Recorded information
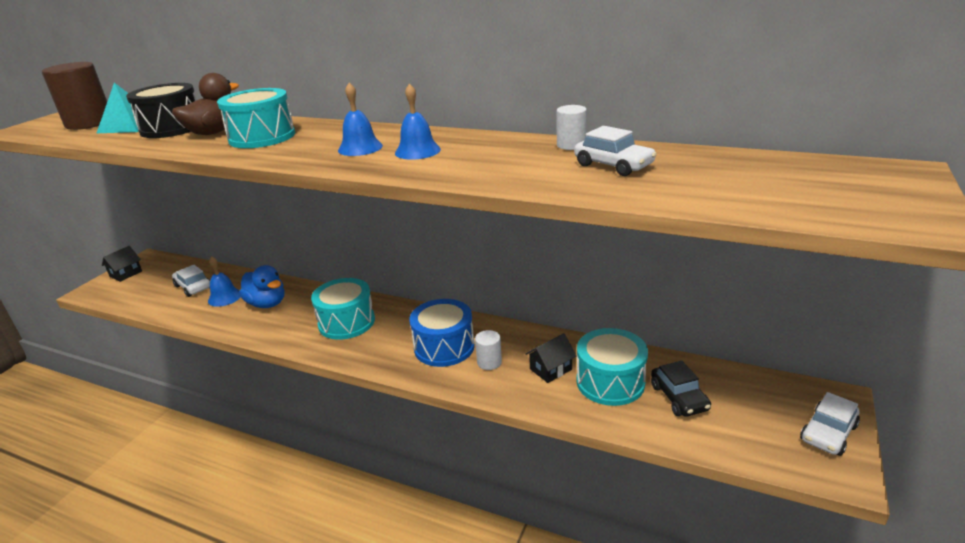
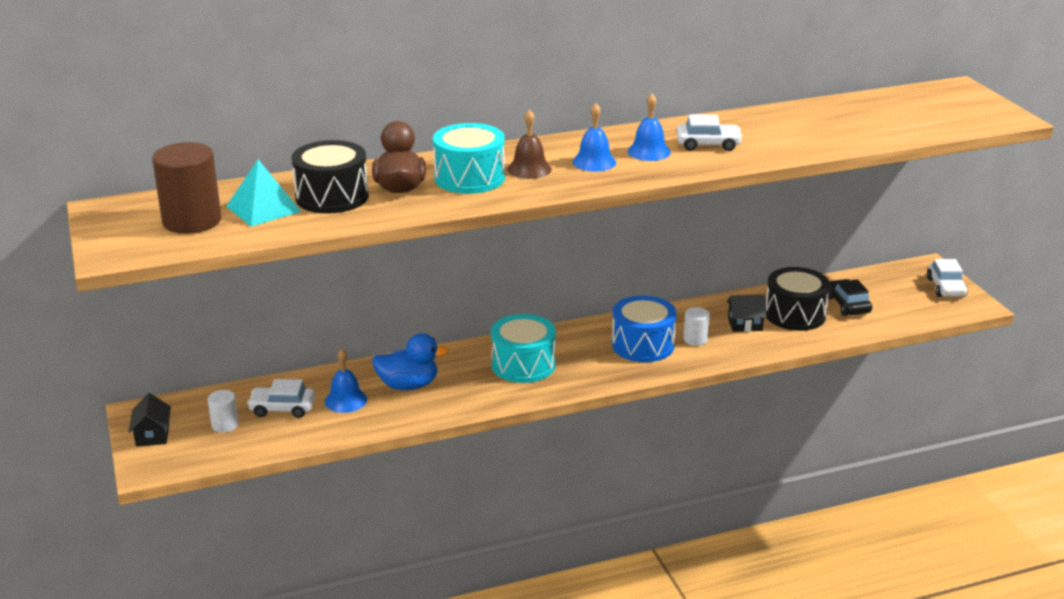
camera: 45 degrees left, 0 degrees up
black house [525,333,576,383] -> black house turned 75 degrees clockwise [727,295,767,332]
white cylinder [557,105,587,150] -> white cylinder moved to [208,390,239,433]
white car [574,126,657,176] -> white car moved to [677,114,743,151]
turquoise drum [576,328,648,406] -> black drum [766,267,830,331]
black car [651,361,711,417] -> black car turned 135 degrees counterclockwise [828,279,872,316]
none -> brown bell [508,109,552,179]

Exercise aim
Pull every line containing the word "degrees" out of the listing.

Written reply
camera: 45 degrees left, 0 degrees up
black house [525,333,576,383] -> black house turned 75 degrees clockwise [727,295,767,332]
black car [651,361,711,417] -> black car turned 135 degrees counterclockwise [828,279,872,316]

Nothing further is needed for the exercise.